### Records shown
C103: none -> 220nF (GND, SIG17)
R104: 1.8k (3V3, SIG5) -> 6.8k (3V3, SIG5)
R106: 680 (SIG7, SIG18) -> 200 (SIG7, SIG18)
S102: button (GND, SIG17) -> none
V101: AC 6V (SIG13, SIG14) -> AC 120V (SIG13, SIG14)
...
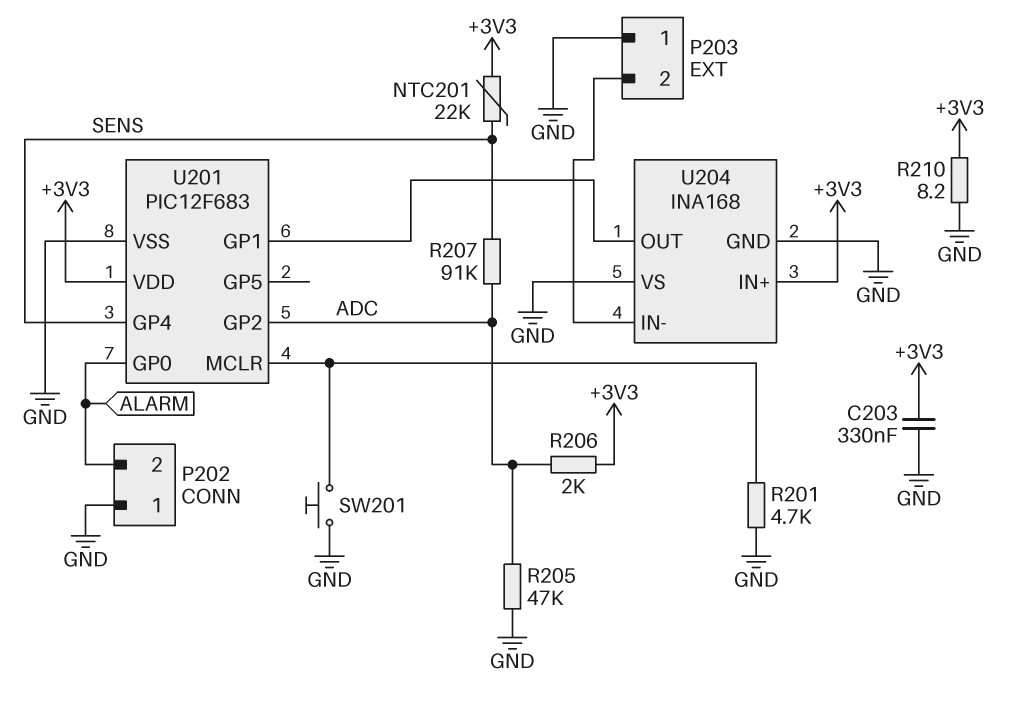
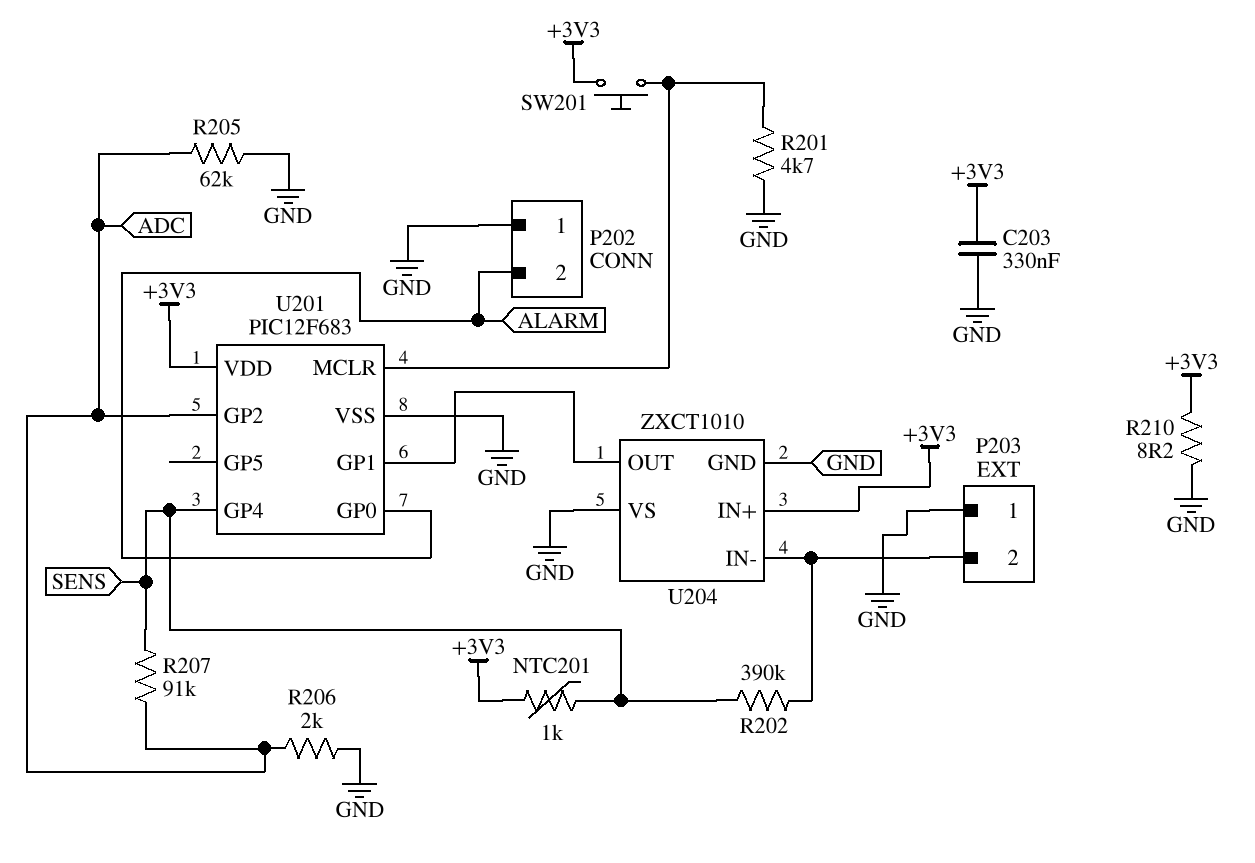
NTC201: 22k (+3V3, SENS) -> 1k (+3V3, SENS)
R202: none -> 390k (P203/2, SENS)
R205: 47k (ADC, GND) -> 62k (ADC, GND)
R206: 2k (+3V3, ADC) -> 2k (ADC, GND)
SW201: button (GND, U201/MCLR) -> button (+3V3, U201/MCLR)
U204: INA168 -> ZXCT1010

### What the task requires
Looking at the data above, write out exactly the lines that start at the one containing "C103: none -> 220nF (GND, SIG17)" and end at the one containing "V101: AC 6V"; include both and nothing beyond.

### Solution below
C103: none -> 220nF (GND, SIG17)
R104: 1.8k (3V3, SIG5) -> 6.8k (3V3, SIG5)
R106: 680 (SIG7, SIG18) -> 200 (SIG7, SIG18)
S102: button (GND, SIG17) -> none
V101: AC 6V (SIG13, SIG14) -> AC 120V (SIG13, SIG14)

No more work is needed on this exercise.